Work order | Where the listing shows an image, skip it and output all other material unchanged.

Dataset content |
· · ·

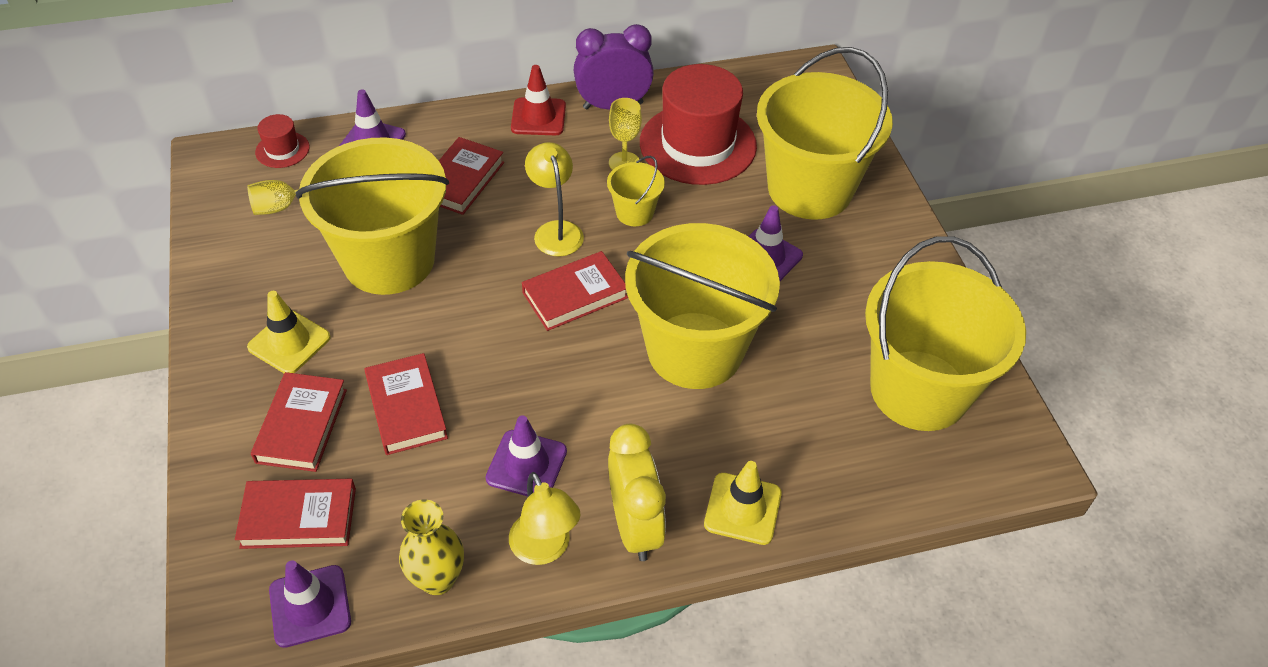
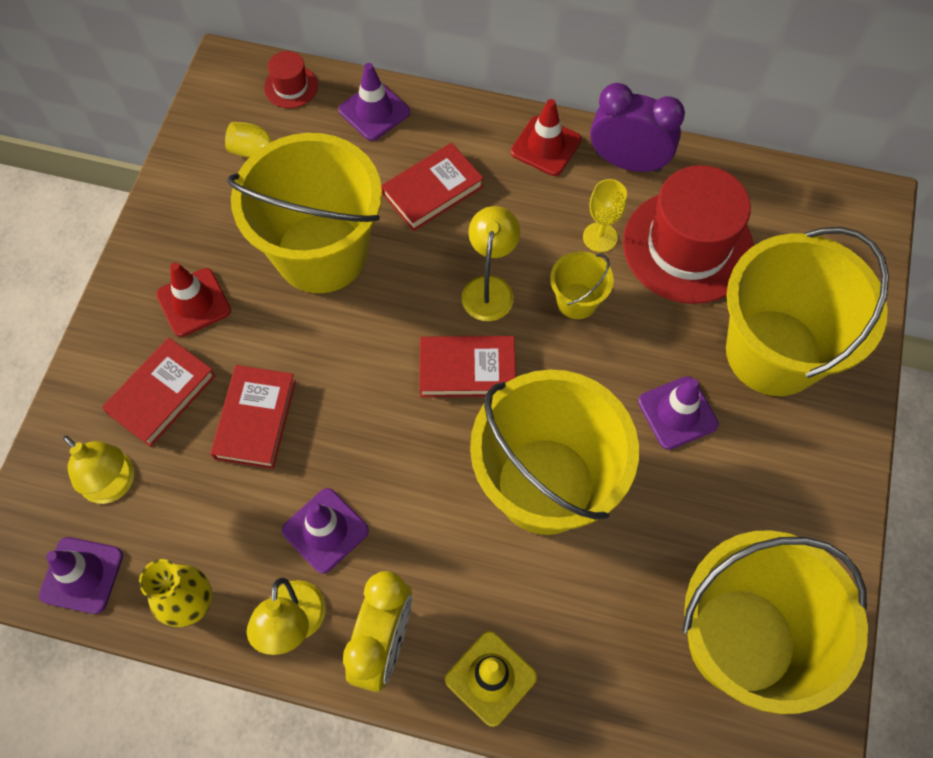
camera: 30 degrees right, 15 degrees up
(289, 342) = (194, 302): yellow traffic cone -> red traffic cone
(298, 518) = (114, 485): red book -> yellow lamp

· · ·

Exercise response |
camera: 30 degrees right, 15 degrees up
(289, 342) = (194, 302): yellow traffic cone -> red traffic cone
(298, 518) = (114, 485): red book -> yellow lamp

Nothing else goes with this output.